ASSIGNMENT
Without any pictures, restate the full set of records below exactly.
====== SUPPLIED ENTRIES ======
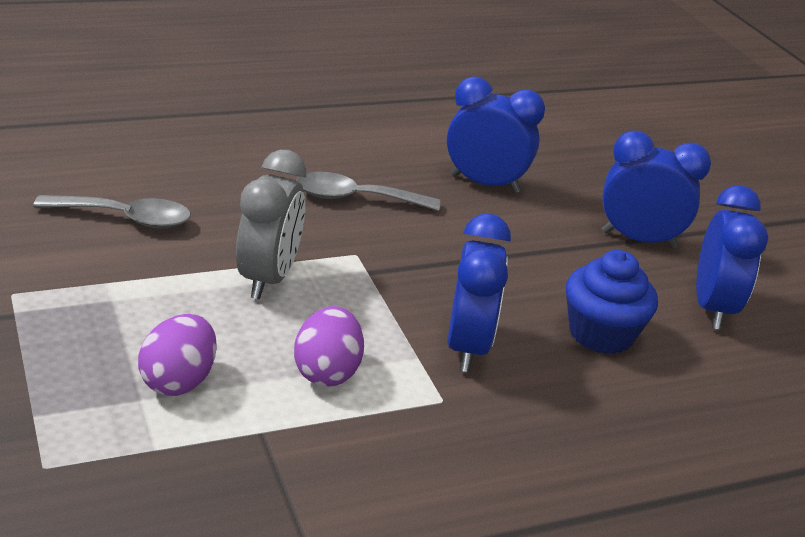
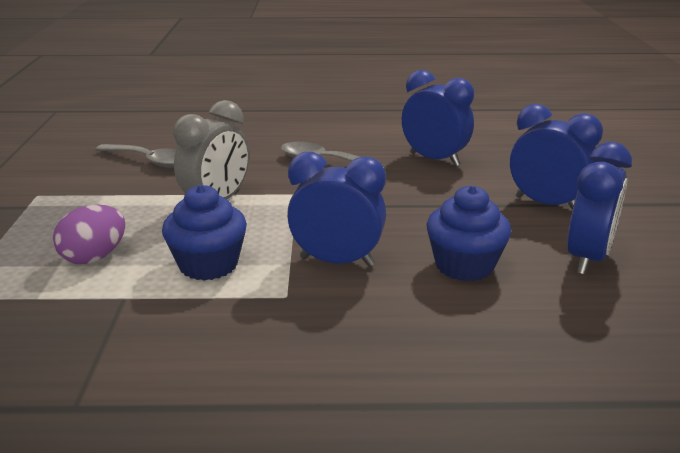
camera: 25 degrees right, 5 degrees down
(327, 372) = (208, 264): purple egg -> blue cupcake
(467, 347) = (336, 261): blue clock -> blue clock turned 105 degrees counterclockwise

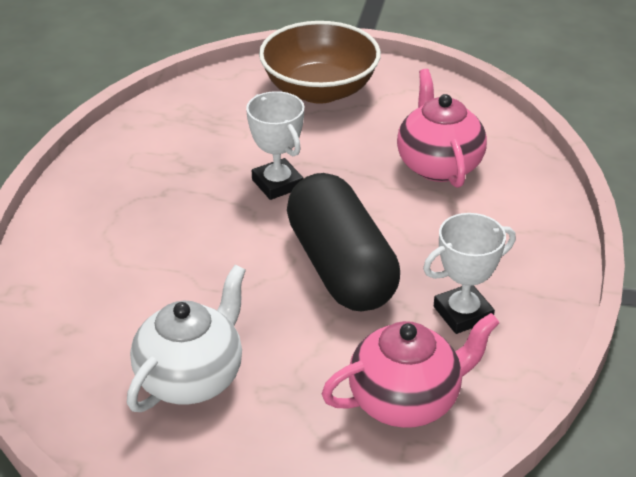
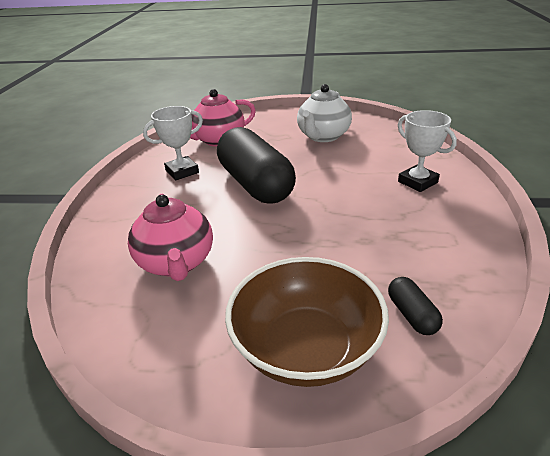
camera: 175 degrees right, 5 degrees down
(224, 101) = (412, 315): none -> black capsule
(277, 184) = (316, 231): white trophy -> white trophy (417, 182)

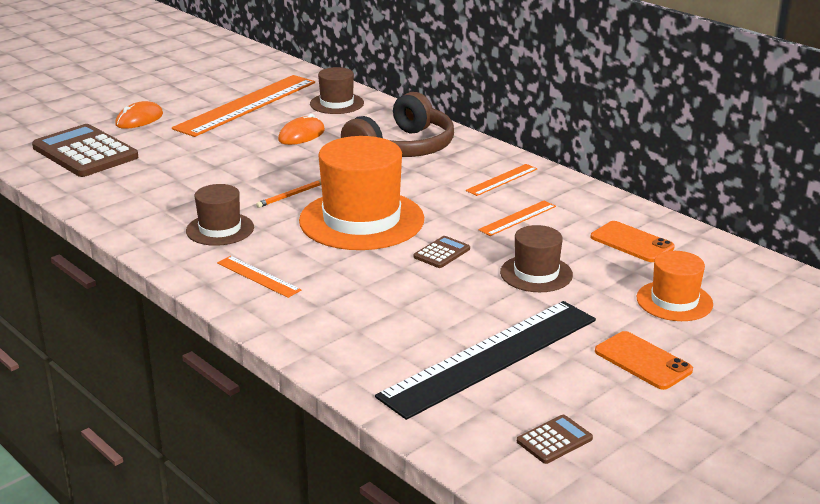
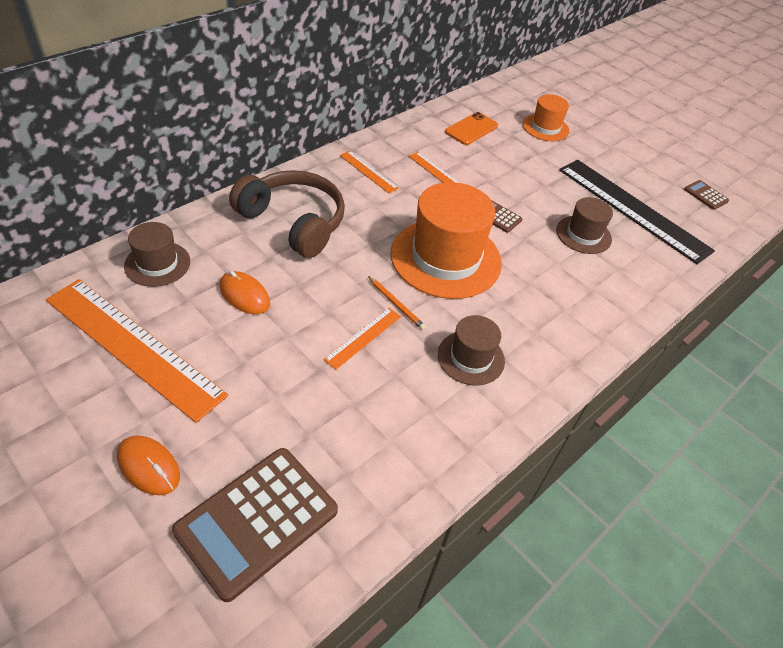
camera: 95 degrees left, 20 degrees up
(258, 276) = (555, 327): orange ruler -> orange ruler (363, 337)
(536, 274) = (522, 176): brown hat -> brown hat (583, 235)
(642, 361) = (616, 151): orange phone -> none

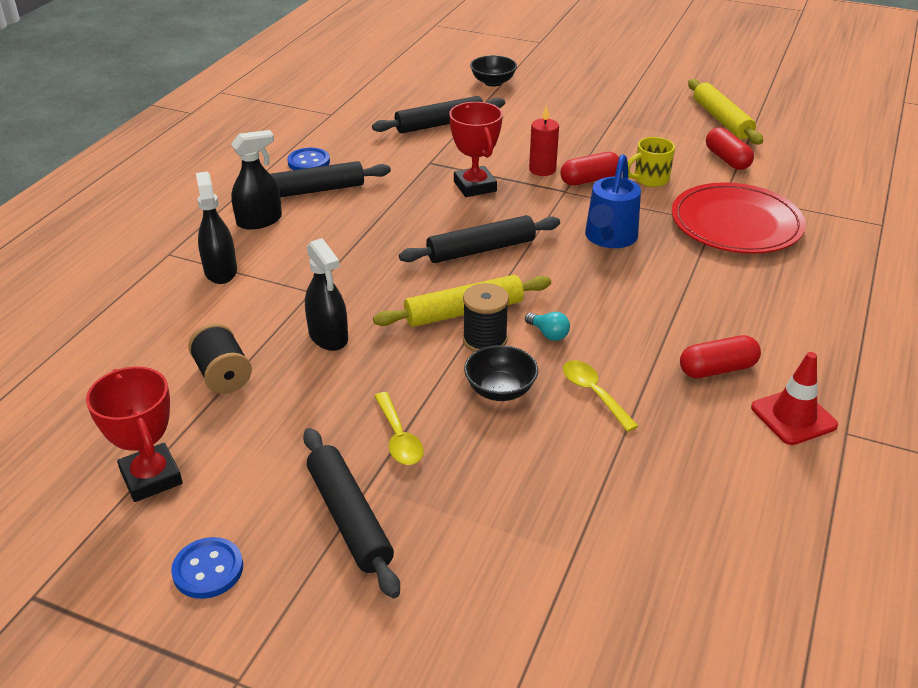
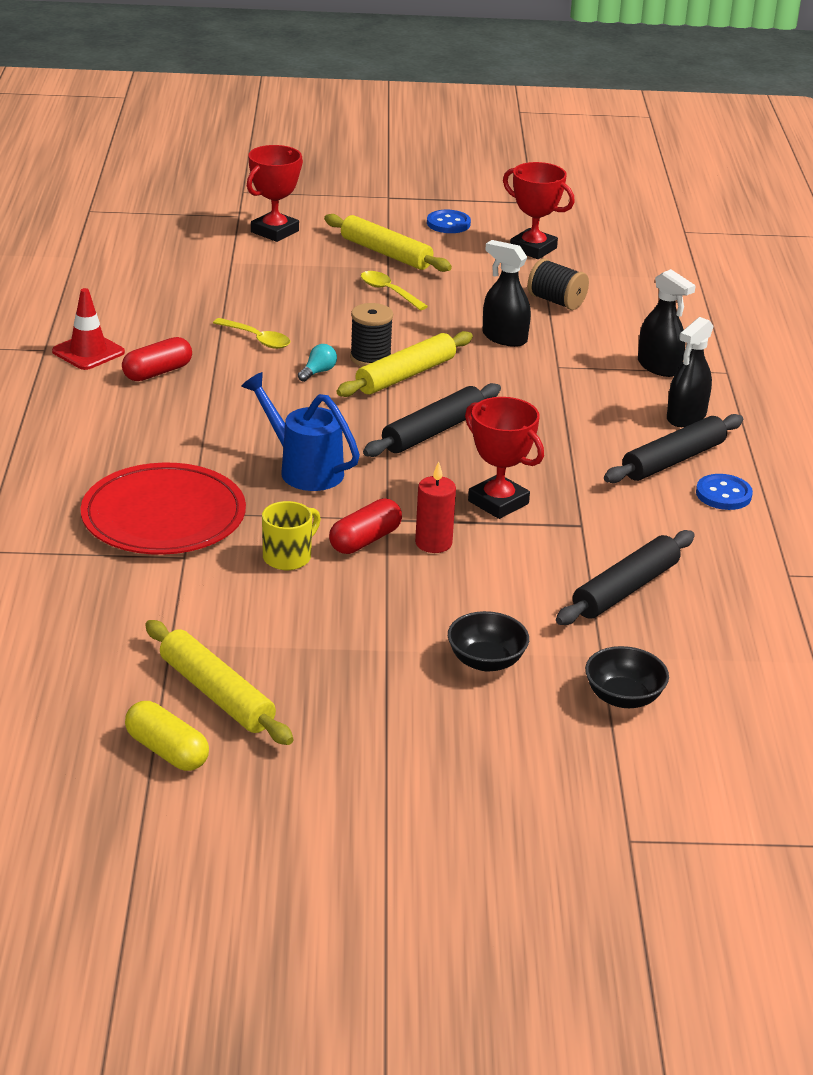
camera: 155 degrees right, 5 degrees down
(349, 518) = (386, 253): black rolling pin -> yellow rolling pin
(478, 620) = (274, 231): none -> red trophy
(500, 390) = (333, 329): black bowl -> black bowl (486, 661)
(548, 334) = (318, 372): turquoise light bulb -> turquoise light bulb turned 105 degrees clockwise
(609, 238) = (304, 469): blue watering can -> blue watering can turned 45 degrees counterclockwise
(727, 159) = (193, 613): red capsule -> none
(755, 103) = (167, 751): none -> yellow capsule

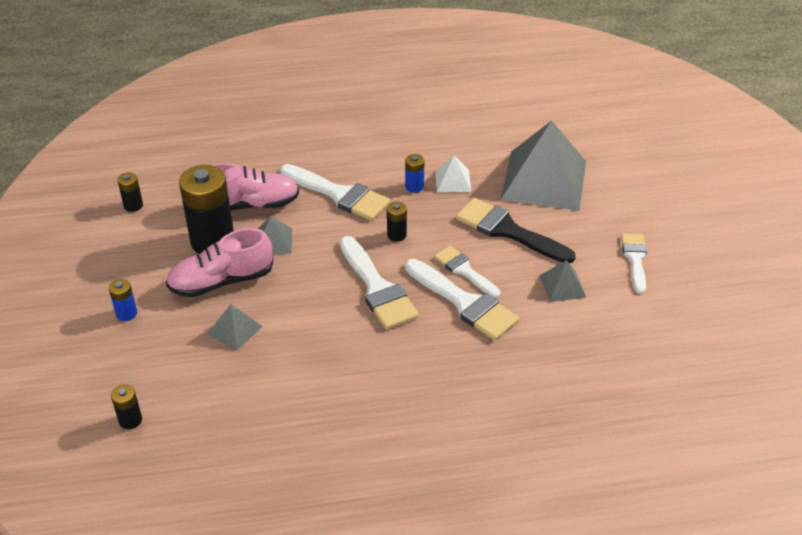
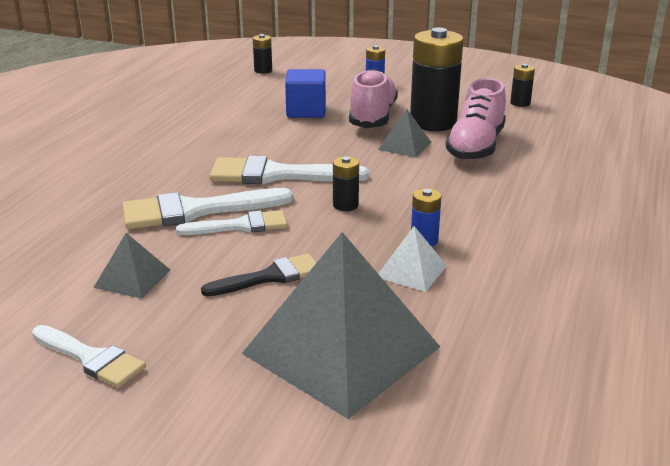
camera: 120 degrees right, 15 degrees down
(235, 329) = (306, 111): grey pyramid -> blue cube
(339, 194) = (451, 192): white brush -> none
(508, 231) = (270, 277): black brush -> black brush, size x0.62

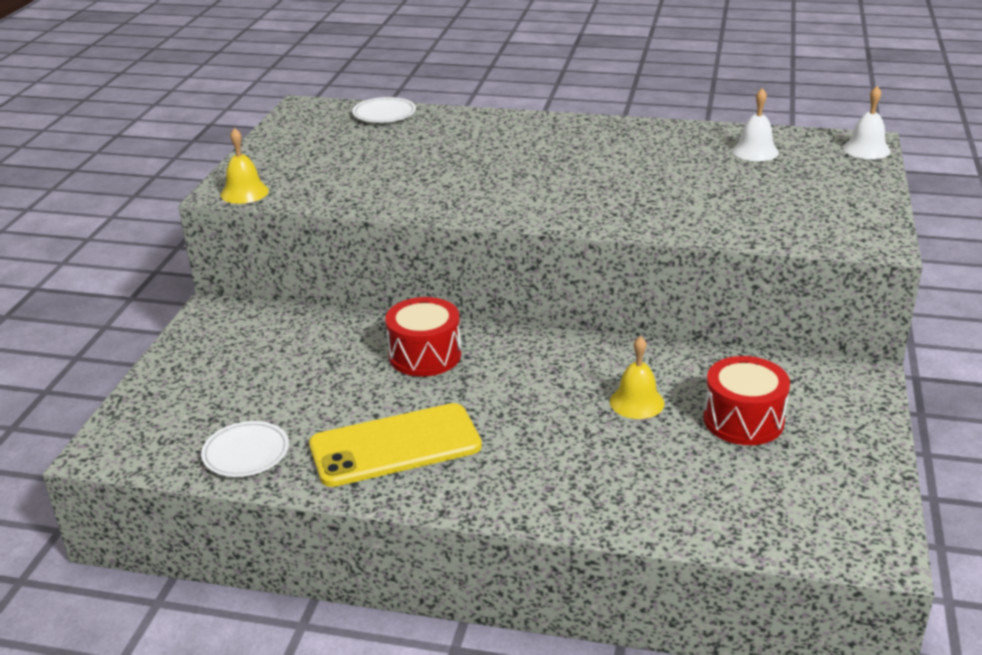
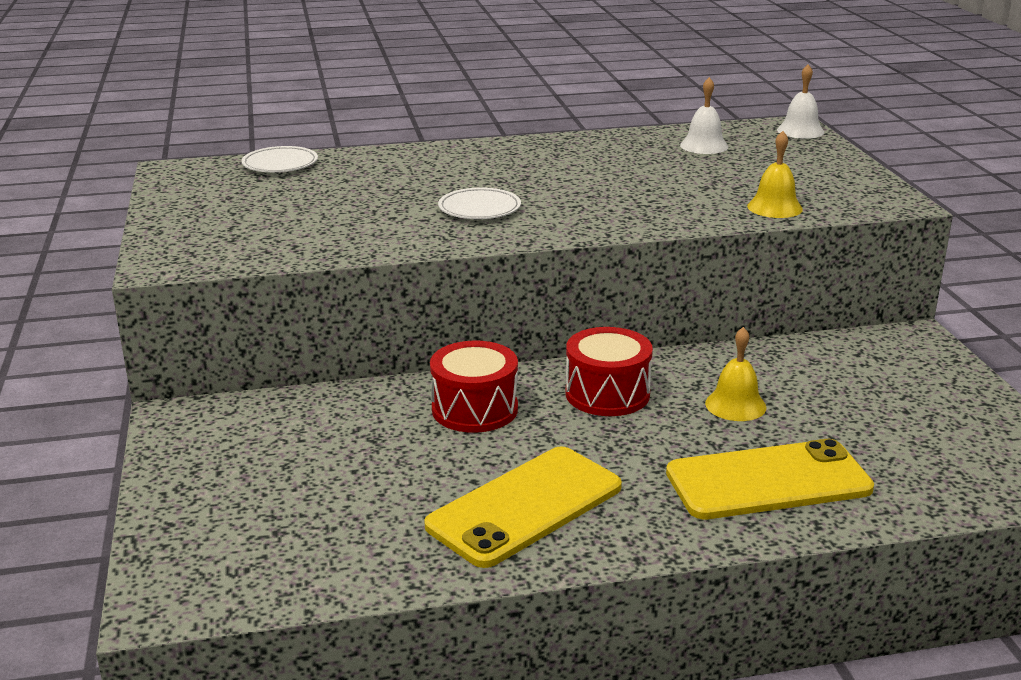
camera: 25 degrees left, 5 degrees down
(244, 192) = (188, 262): yellow bell -> yellow bell (774, 207)
(246, 453) = (355, 558): white plate -> white plate (479, 209)
(603, 476) = (768, 481): none -> yellow phone
(743, 420) = (848, 398): red drum -> red drum (607, 394)

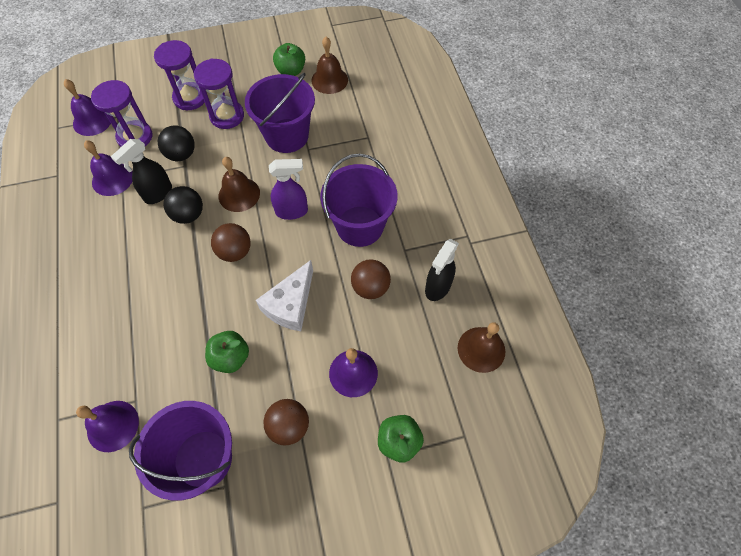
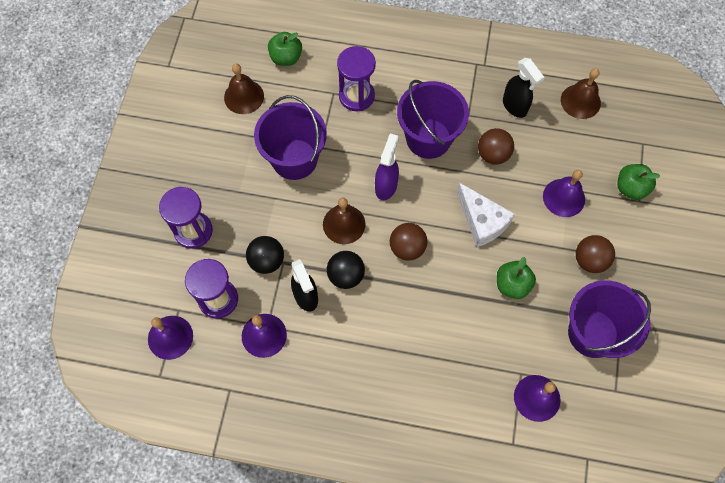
camera: 65 degrees left, 5 degrees up
(227, 116) = (239, 204): purple hourglass -> purple hourglass (356, 96)
(291, 71) = (211, 125): green apple -> green apple (286, 58)

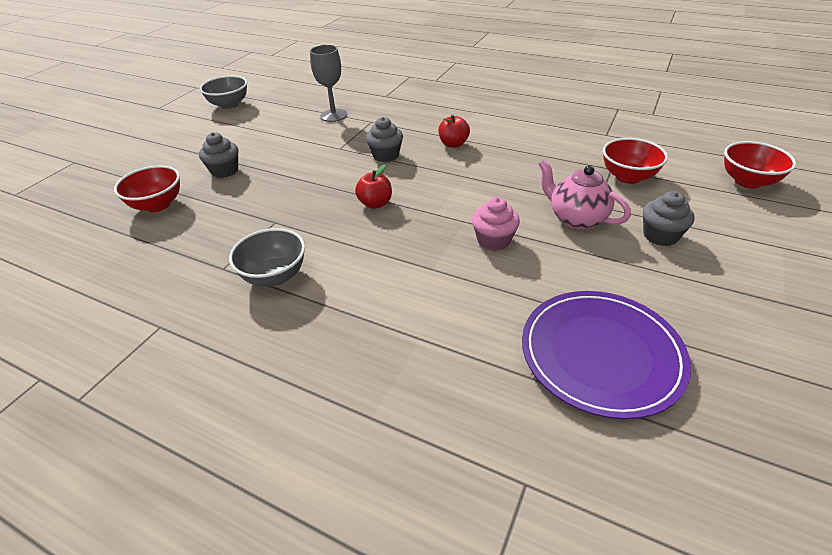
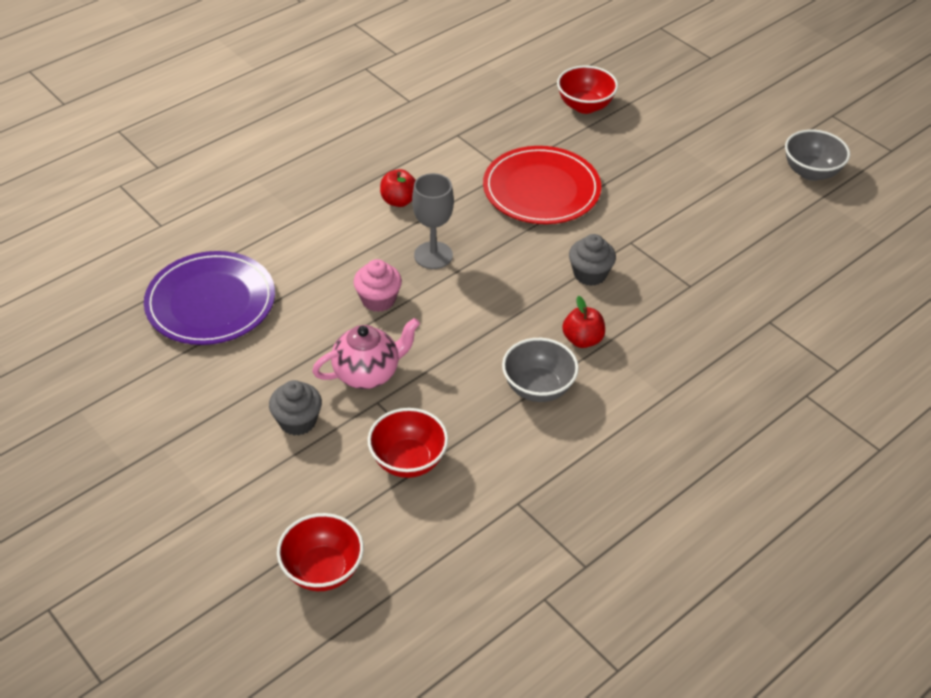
camera: 110 degrees right, 5 degrees up
(225, 170) = (628, 151): grey cupcake -> none
(275, 276) = (426, 160): grey bowl -> grey bowl (538, 388)
(294, 198) = (541, 189): none -> red plate
(333, 115) = (728, 256): grey goblet -> grey goblet (433, 255)
(375, 203) = (494, 240): red apple -> red apple (399, 201)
======
TASK SOLUTION
camera: 25 degrees right, 5 degrees down
(327, 372) = (208, 264): purple egg -> blue cupcake
(467, 347) = (336, 261): blue clock -> blue clock turned 105 degrees counterclockwise

camera: 175 degrees right, 5 degrees down
(224, 101) = (412, 315): none -> black capsule
(277, 184) = (316, 231): white trophy -> white trophy (417, 182)

camera: 95 degrees left, 20 degrees up
(258, 276) = (555, 327): orange ruler -> orange ruler (363, 337)
(536, 274) = (522, 176): brown hat -> brown hat (583, 235)
(642, 361) = (616, 151): orange phone -> none

camera: 155 degrees right, 5 degrees down
(349, 518) = (386, 253): black rolling pin -> yellow rolling pin
(478, 620) = (274, 231): none -> red trophy
(500, 390) = (333, 329): black bowl -> black bowl (486, 661)
(548, 334) = (318, 372): turquoise light bulb -> turquoise light bulb turned 105 degrees clockwise
(609, 238) = (304, 469): blue watering can -> blue watering can turned 45 degrees counterclockwise
(727, 159) = (193, 613): red capsule -> none
(755, 103) = (167, 751): none -> yellow capsule

camera: 120 degrees right, 15 degrees down
(235, 329) = (306, 111): grey pyramid -> blue cube
(339, 194) = (451, 192): white brush -> none
(508, 231) = (270, 277): black brush -> black brush, size x0.62

camera: 25 degrees left, 5 degrees down
(244, 192) = (188, 262): yellow bell -> yellow bell (774, 207)
(246, 453) = (355, 558): white plate -> white plate (479, 209)
(603, 476) = (768, 481): none -> yellow phone
(743, 420) = (848, 398): red drum -> red drum (607, 394)

camera: 65 degrees left, 5 degrees up
(227, 116) = (239, 204): purple hourglass -> purple hourglass (356, 96)
(291, 71) = (211, 125): green apple -> green apple (286, 58)

camera: 110 degrees right, 5 degrees up
(225, 170) = (628, 151): grey cupcake -> none
(275, 276) = (426, 160): grey bowl -> grey bowl (538, 388)
(294, 198) = (541, 189): none -> red plate
(333, 115) = (728, 256): grey goblet -> grey goblet (433, 255)
(375, 203) = (494, 240): red apple -> red apple (399, 201)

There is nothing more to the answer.